Report the count of lines in the records below that hold the word "moved", omitting everything but the number.

--------------------

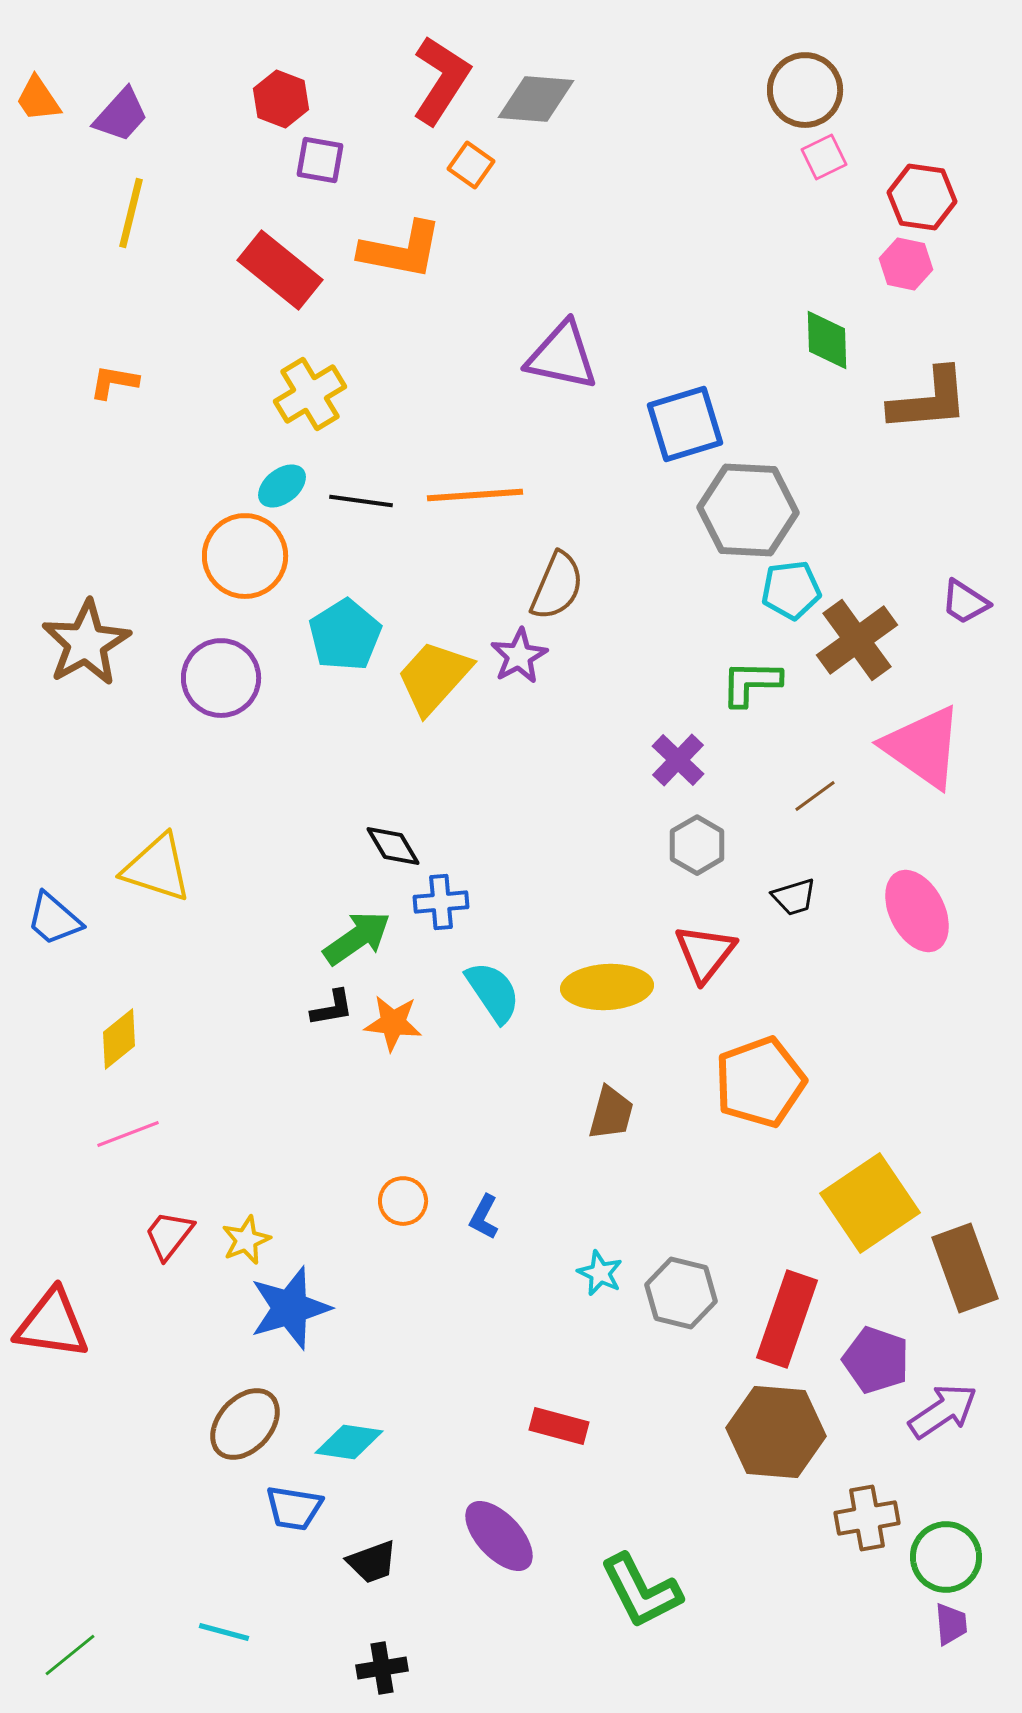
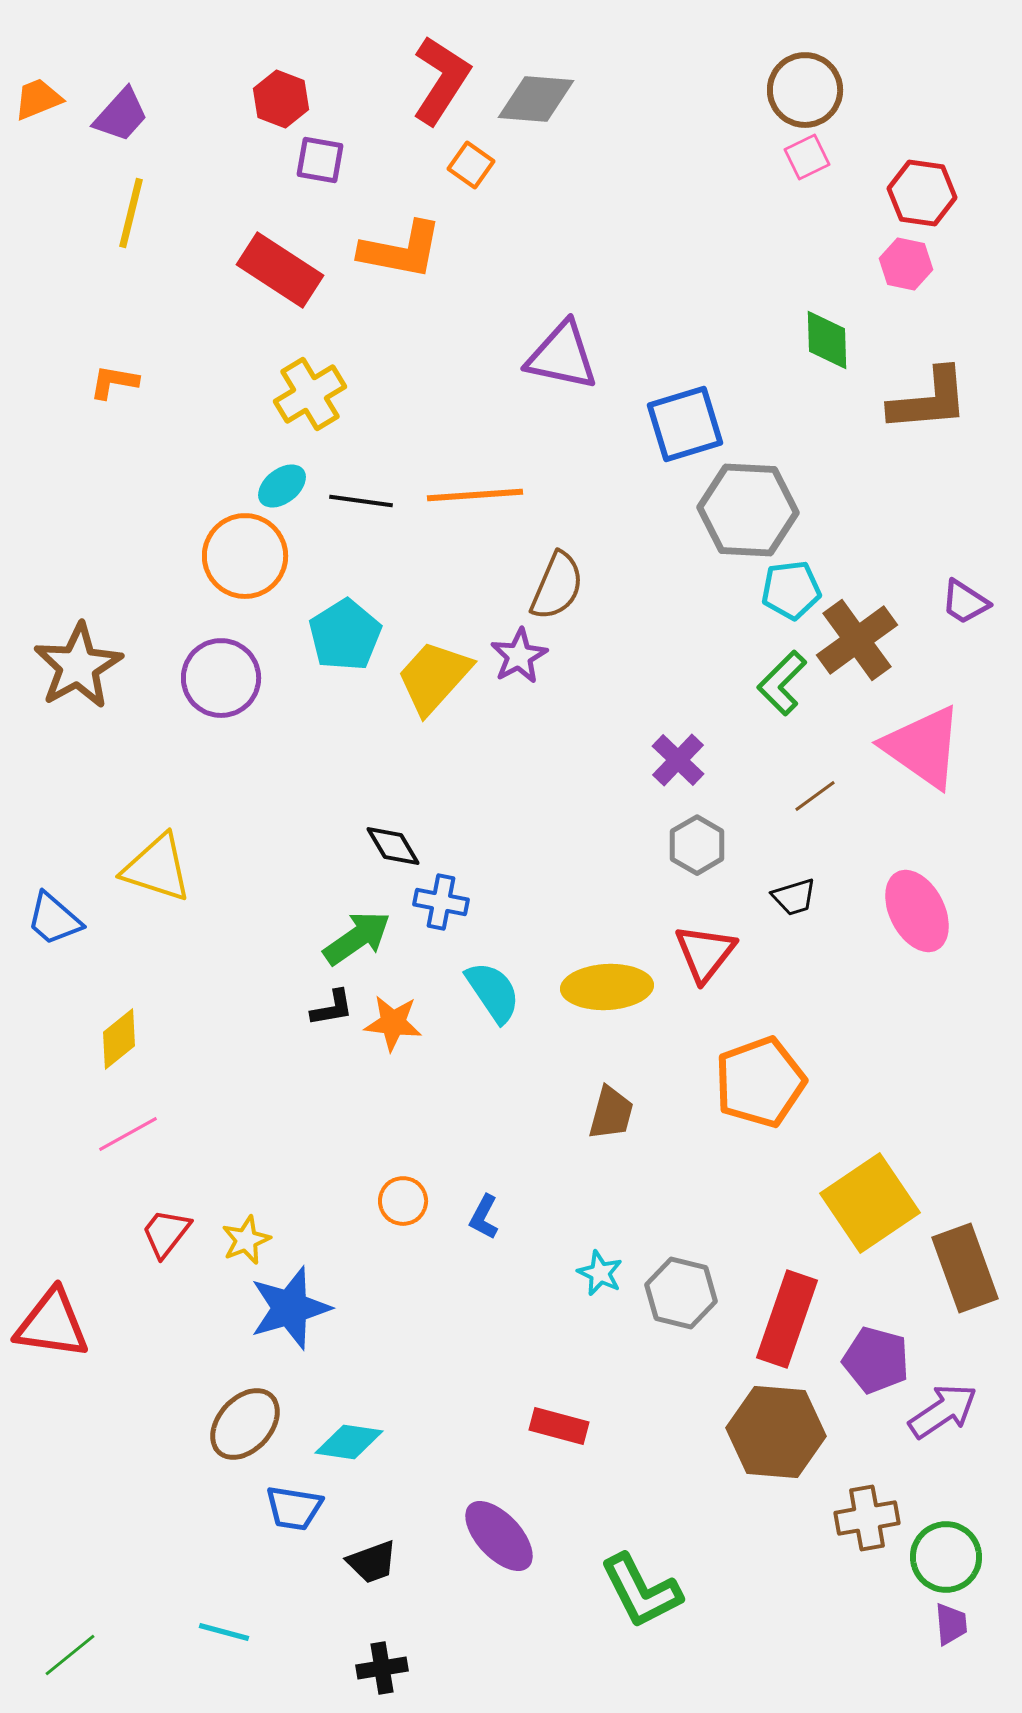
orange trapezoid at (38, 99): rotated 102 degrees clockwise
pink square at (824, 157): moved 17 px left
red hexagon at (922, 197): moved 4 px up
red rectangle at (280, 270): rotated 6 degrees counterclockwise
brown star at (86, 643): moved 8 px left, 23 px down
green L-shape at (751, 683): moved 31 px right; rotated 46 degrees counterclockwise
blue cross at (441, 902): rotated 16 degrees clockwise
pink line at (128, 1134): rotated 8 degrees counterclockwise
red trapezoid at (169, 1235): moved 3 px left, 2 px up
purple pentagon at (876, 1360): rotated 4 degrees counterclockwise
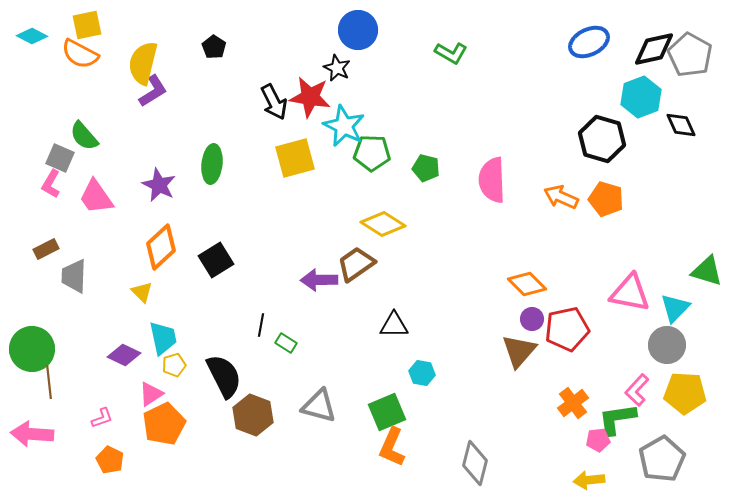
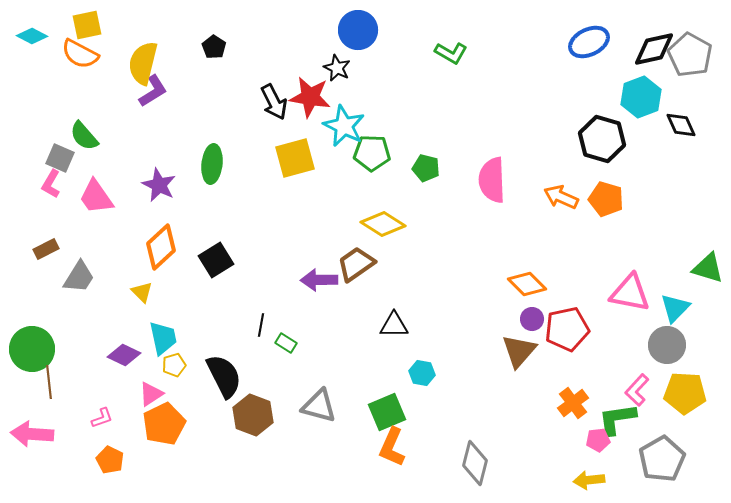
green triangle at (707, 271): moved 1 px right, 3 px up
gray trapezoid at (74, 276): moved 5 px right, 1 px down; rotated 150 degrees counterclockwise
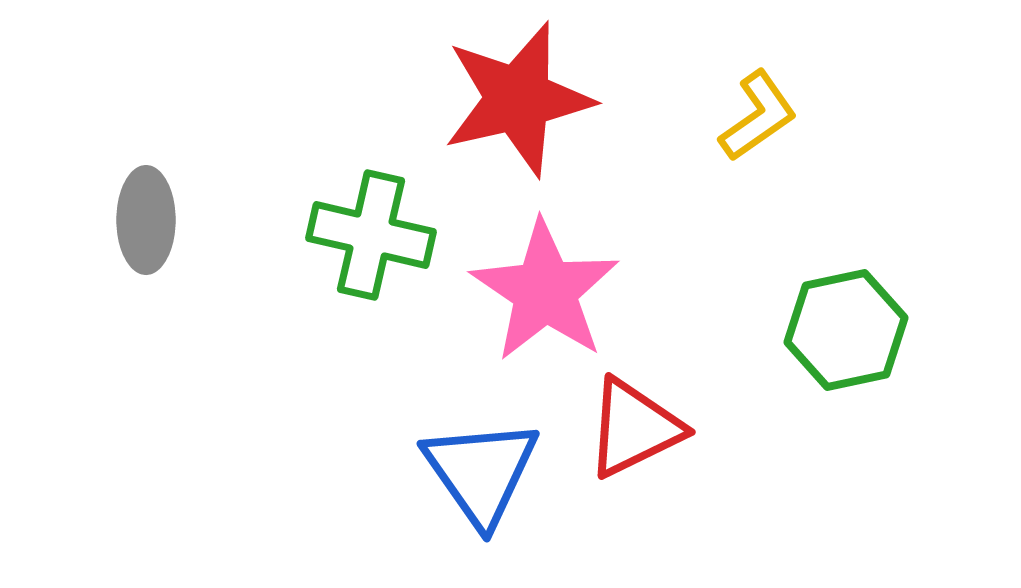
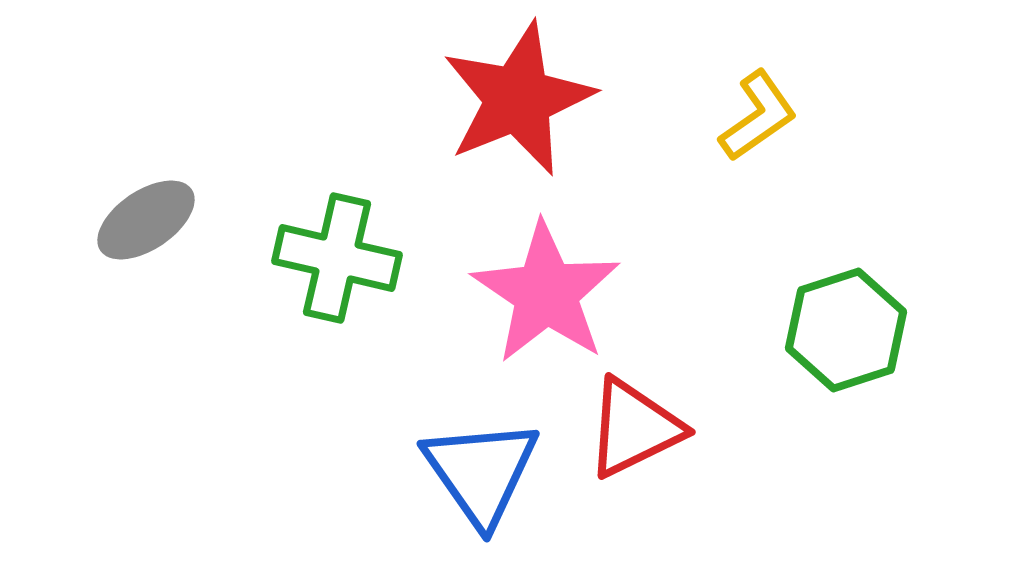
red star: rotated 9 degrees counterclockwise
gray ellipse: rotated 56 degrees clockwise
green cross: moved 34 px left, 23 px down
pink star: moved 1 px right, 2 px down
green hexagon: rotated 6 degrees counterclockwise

--------------------

» **The answer**
9